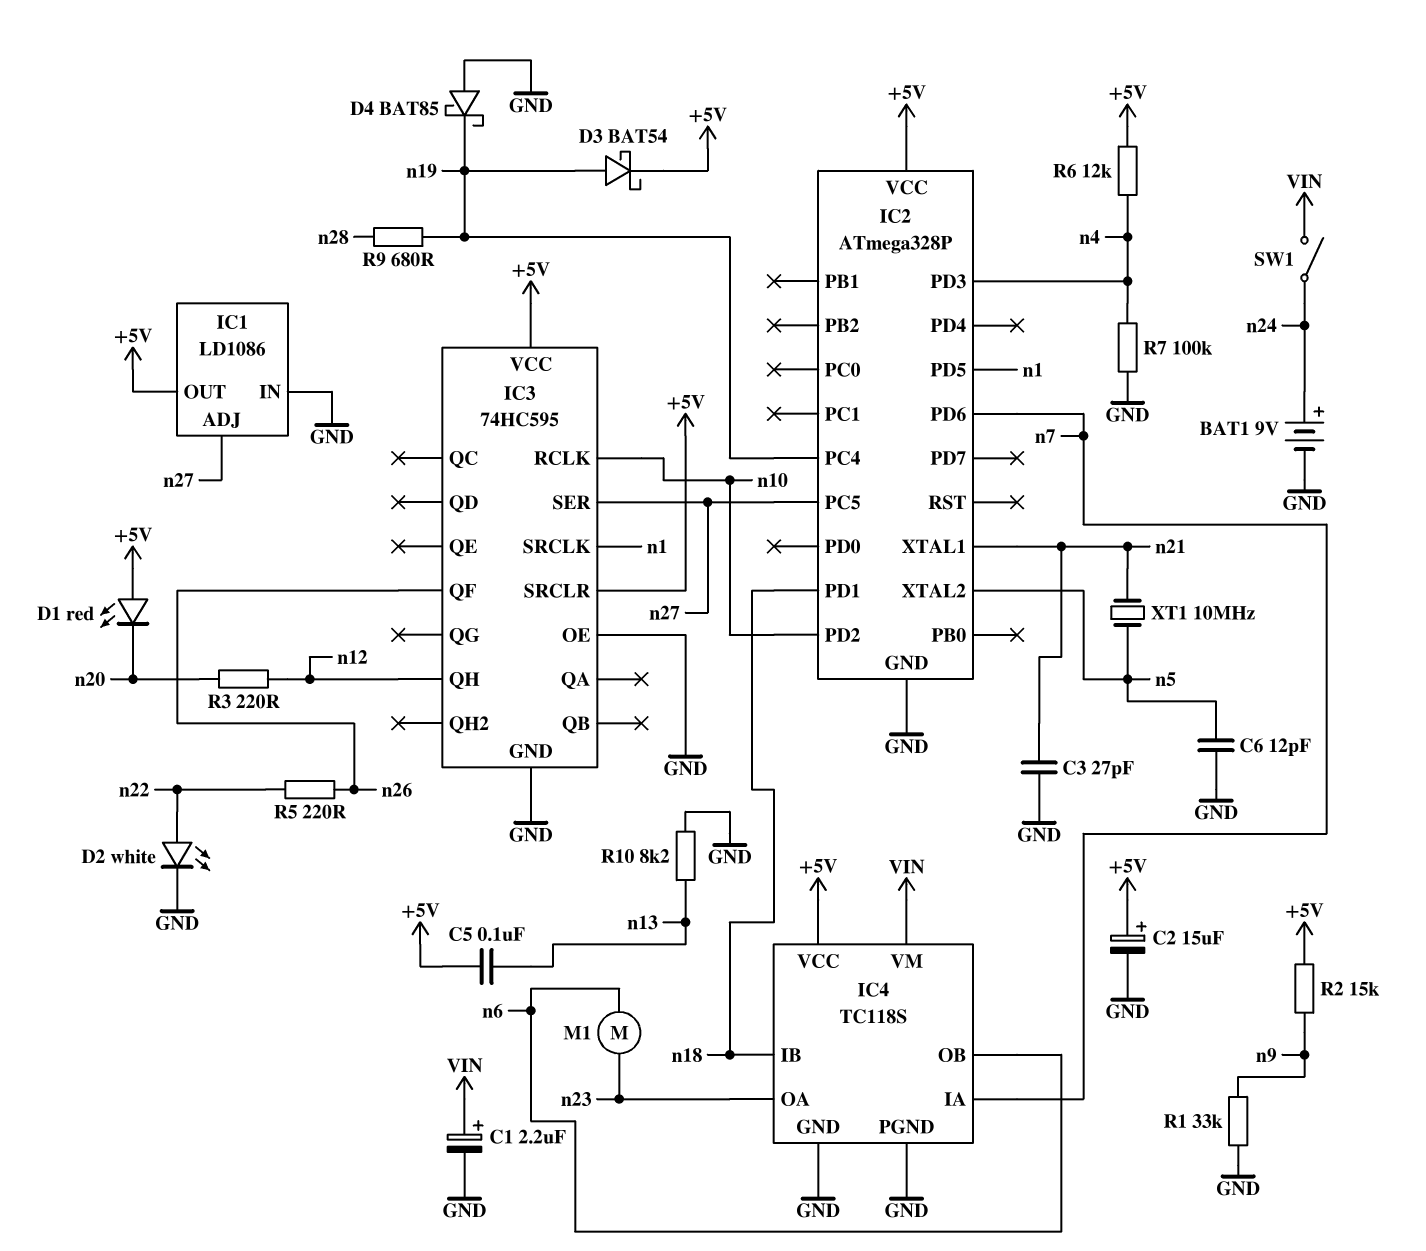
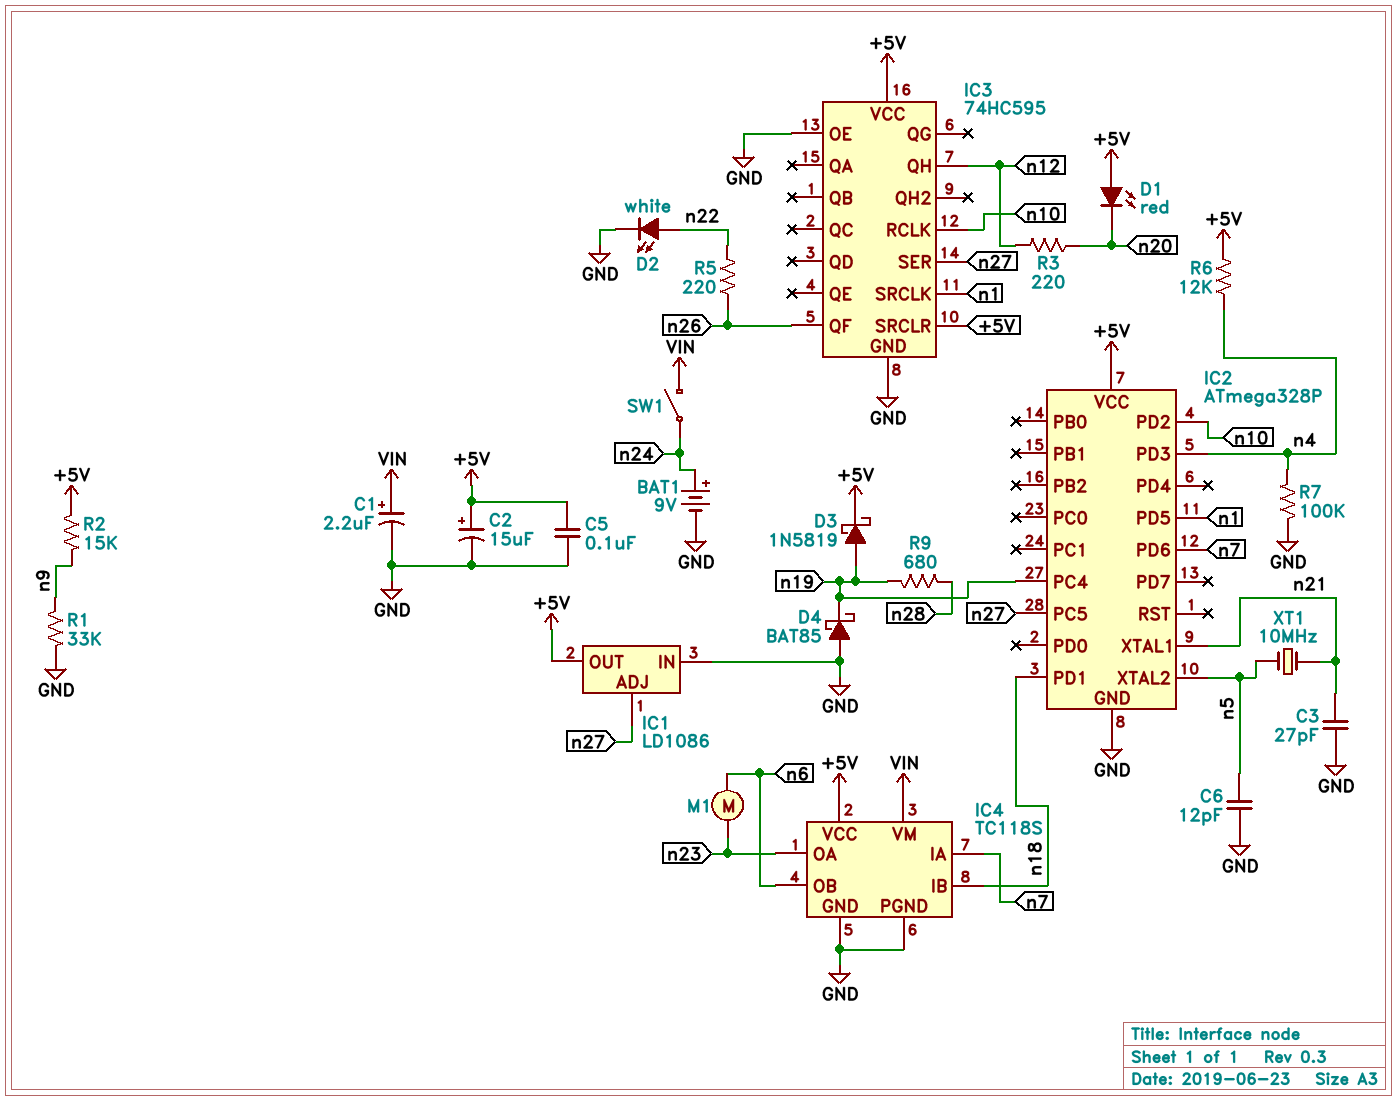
C5: 100nF (+5V, n13) -> 100nF (+5V, GND)
D3: schottky BAT54 (A n19, K +5V) -> schottky 1N5819 (A n19, K +5V)
R10: 8.2k (GND, n13) -> none

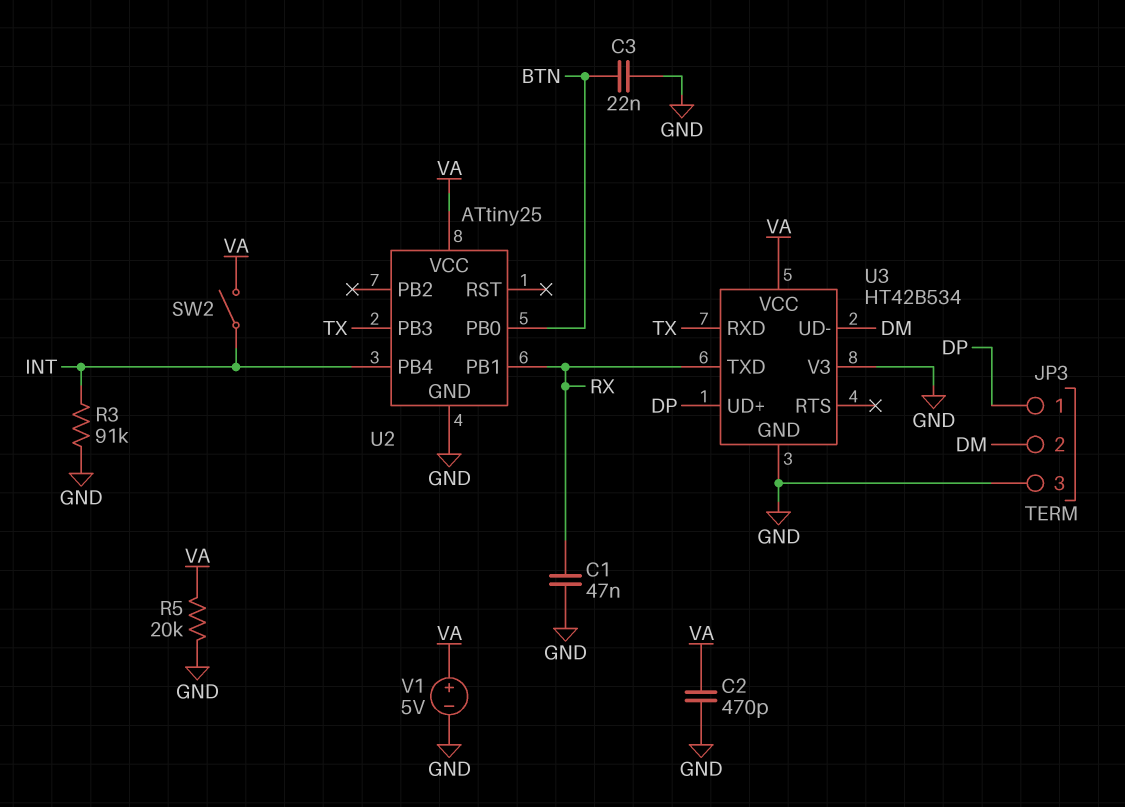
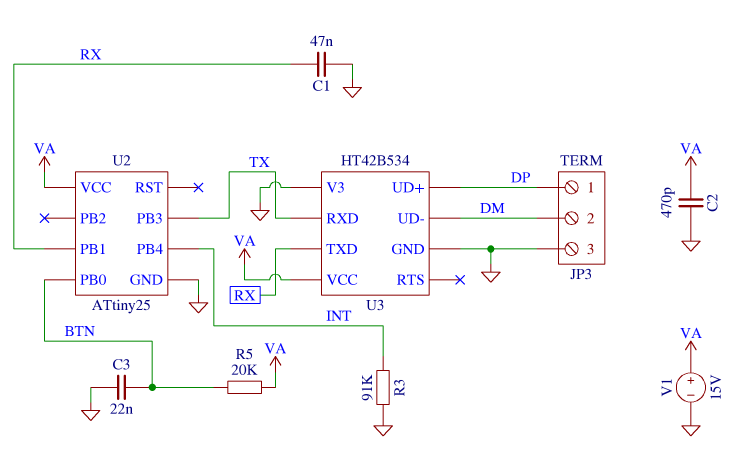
R5: 20k (GND, VA) -> 20k (BTN, VA)
SW2: switch (INT, VA) -> none
V1: 5V (plus VA, minus GND) -> 15V (plus VA, minus GND)

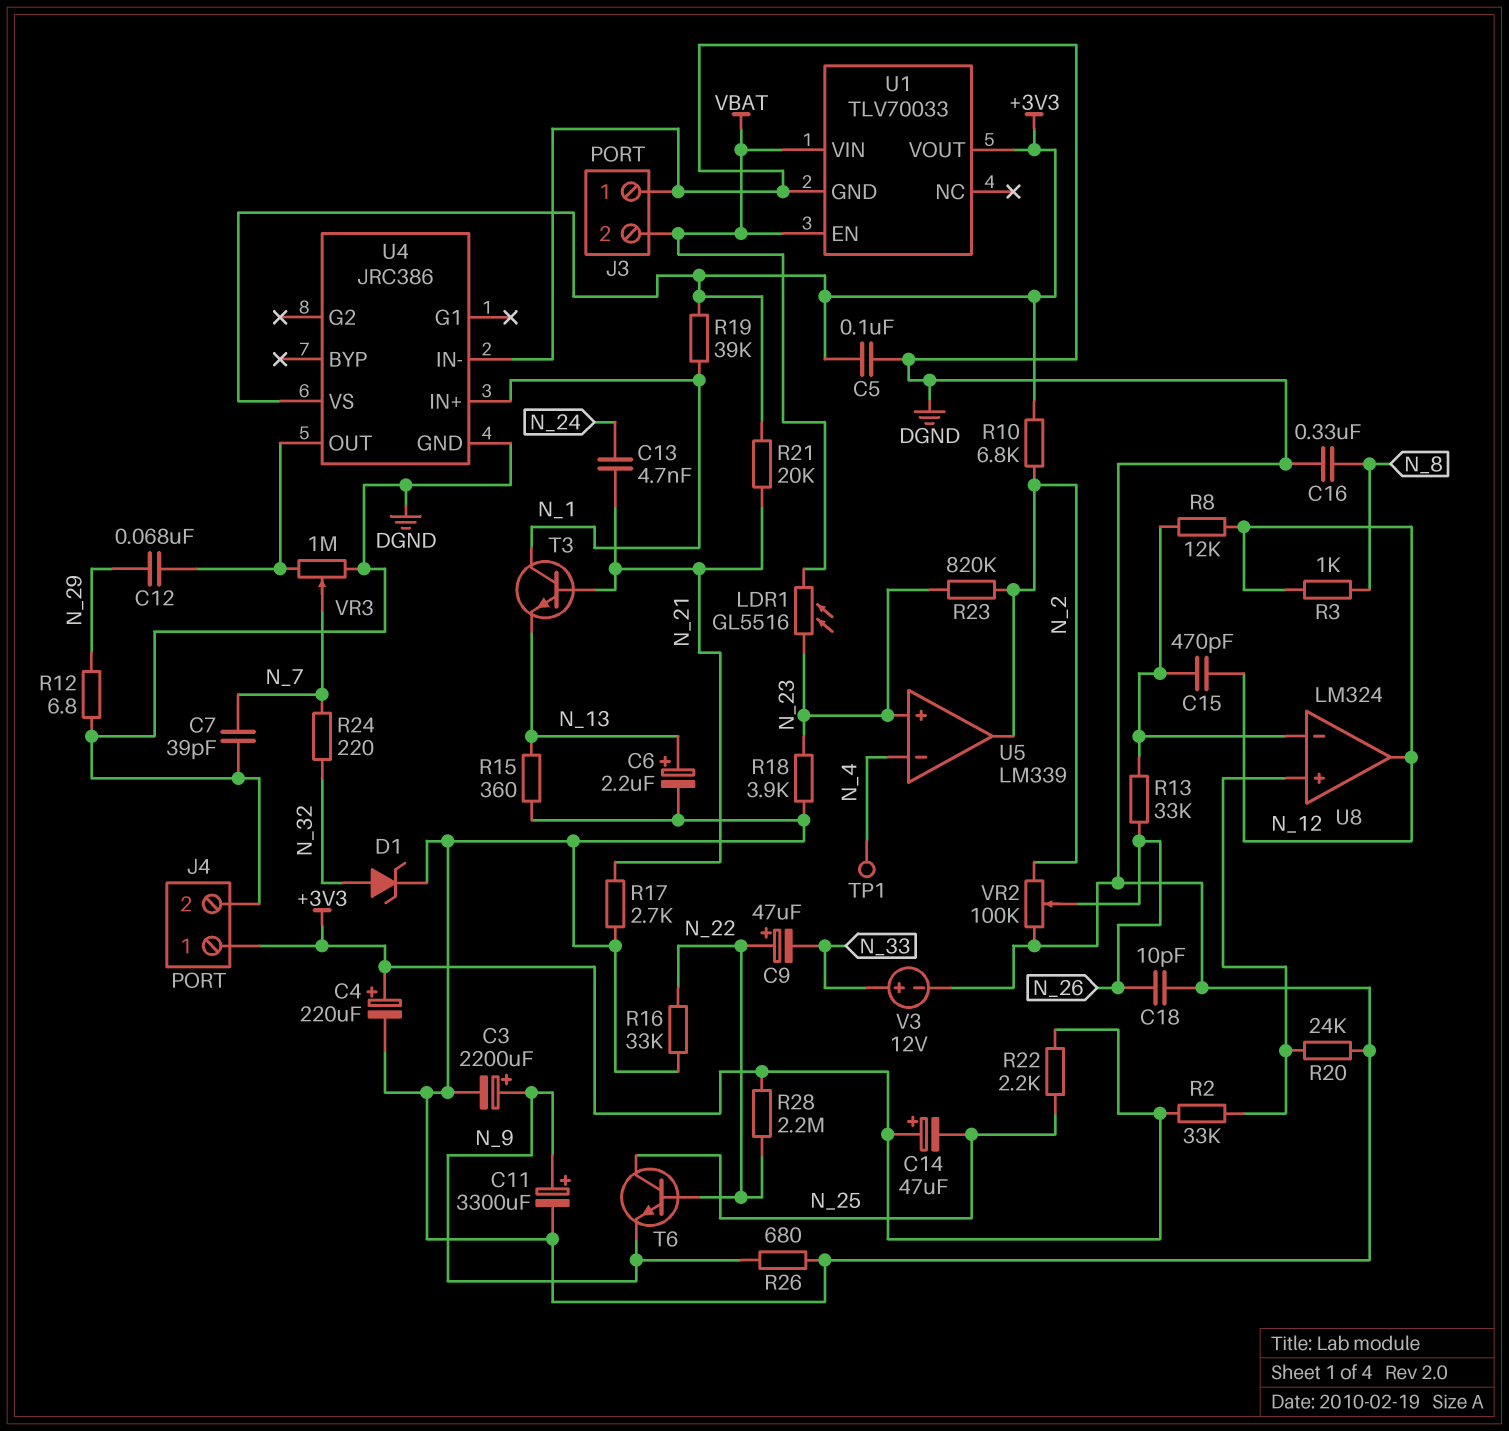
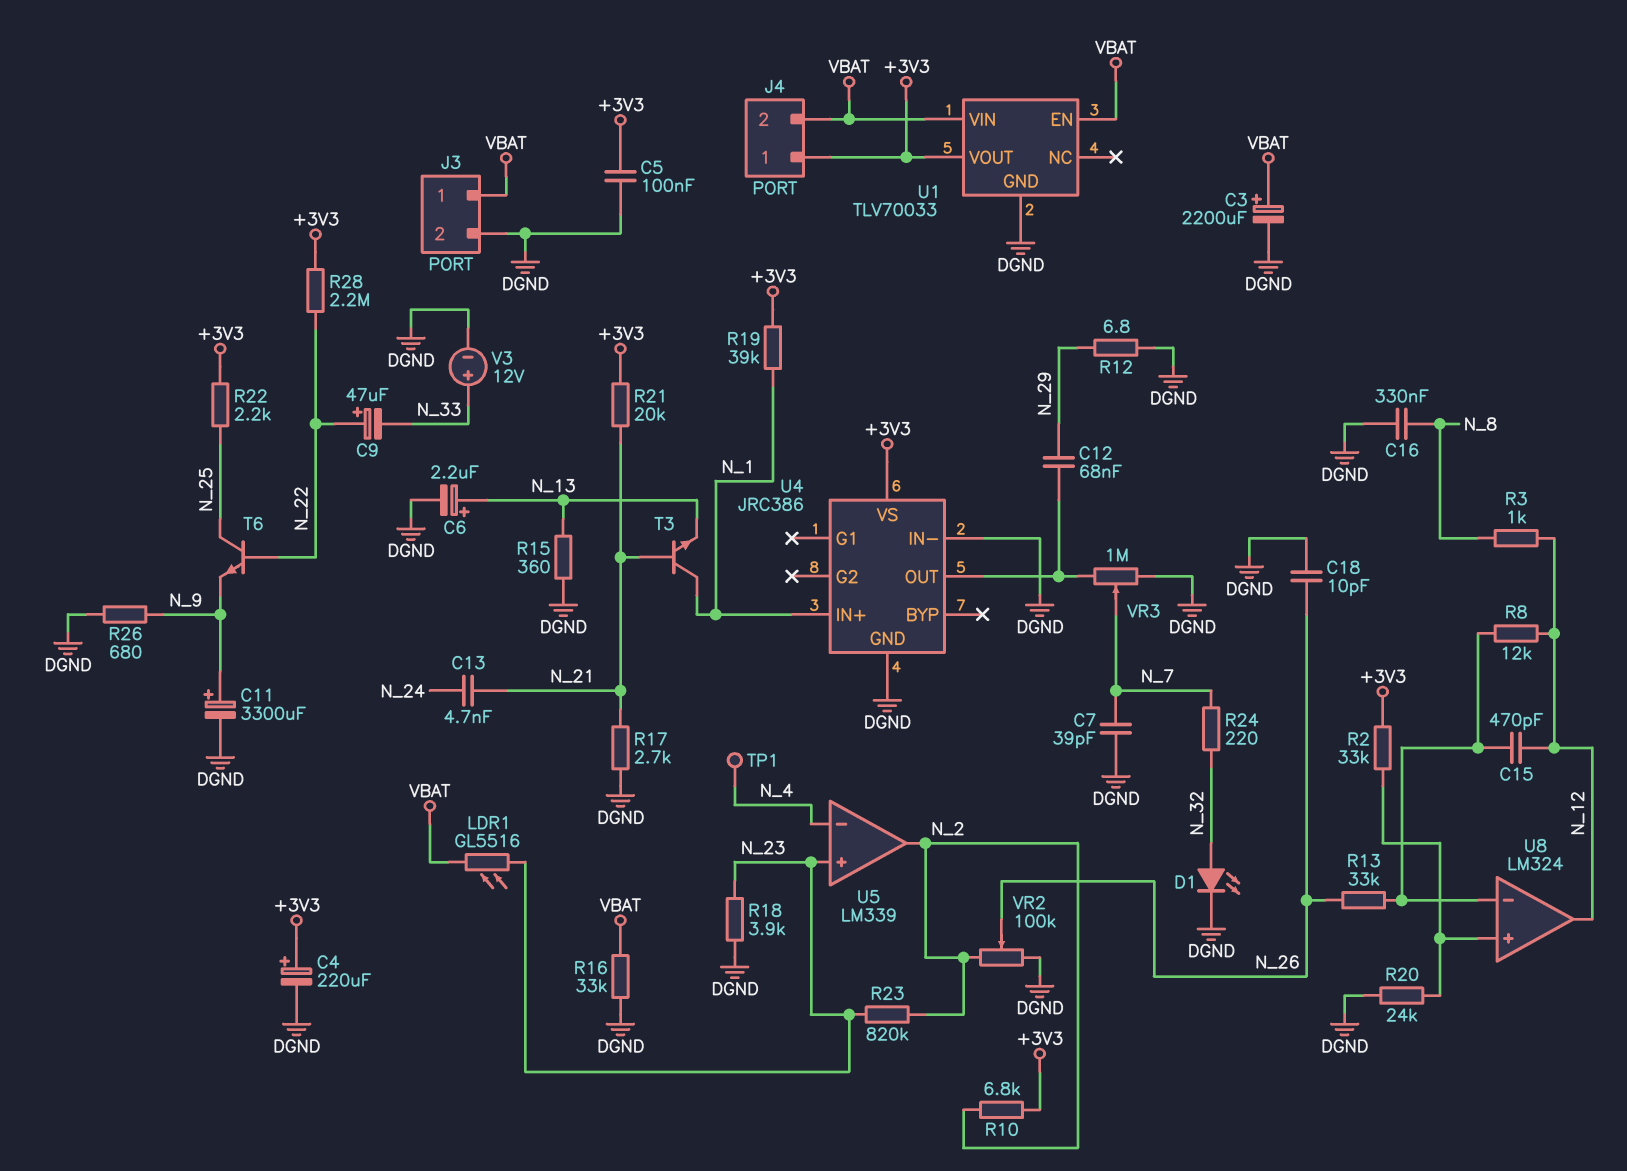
C3: 2200uF (plus N_9, minus DGND) -> 2200uF (plus VBAT, minus DGND)
C14: 47uF (plus +3V3, minus N_25) -> none
D1: zener (A N_32, K DGND) -> LED (A N_32, K DGND)
J3 pin 1: DGND -> VBAT
J3 pin 2: VBAT -> DGND
J4 pin 2: DGND -> VBAT
R16: 33k (DGND, N_22) -> 33k (DGND, VBAT)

**Task**
Using the records above, output their complete text exactly, minus any images.

**Result**
C5: 100nF (+5V, n13) -> 100nF (+5V, GND)
D3: schottky BAT54 (A n19, K +5V) -> schottky 1N5819 (A n19, K +5V)
R10: 8.2k (GND, n13) -> none

R5: 20k (GND, VA) -> 20k (BTN, VA)
SW2: switch (INT, VA) -> none
V1: 5V (plus VA, minus GND) -> 15V (plus VA, minus GND)

C3: 2200uF (plus N_9, minus DGND) -> 2200uF (plus VBAT, minus DGND)
C14: 47uF (plus +3V3, minus N_25) -> none
D1: zener (A N_32, K DGND) -> LED (A N_32, K DGND)
J3 pin 1: DGND -> VBAT
J3 pin 2: VBAT -> DGND
J4 pin 2: DGND -> VBAT
R16: 33k (DGND, N_22) -> 33k (DGND, VBAT)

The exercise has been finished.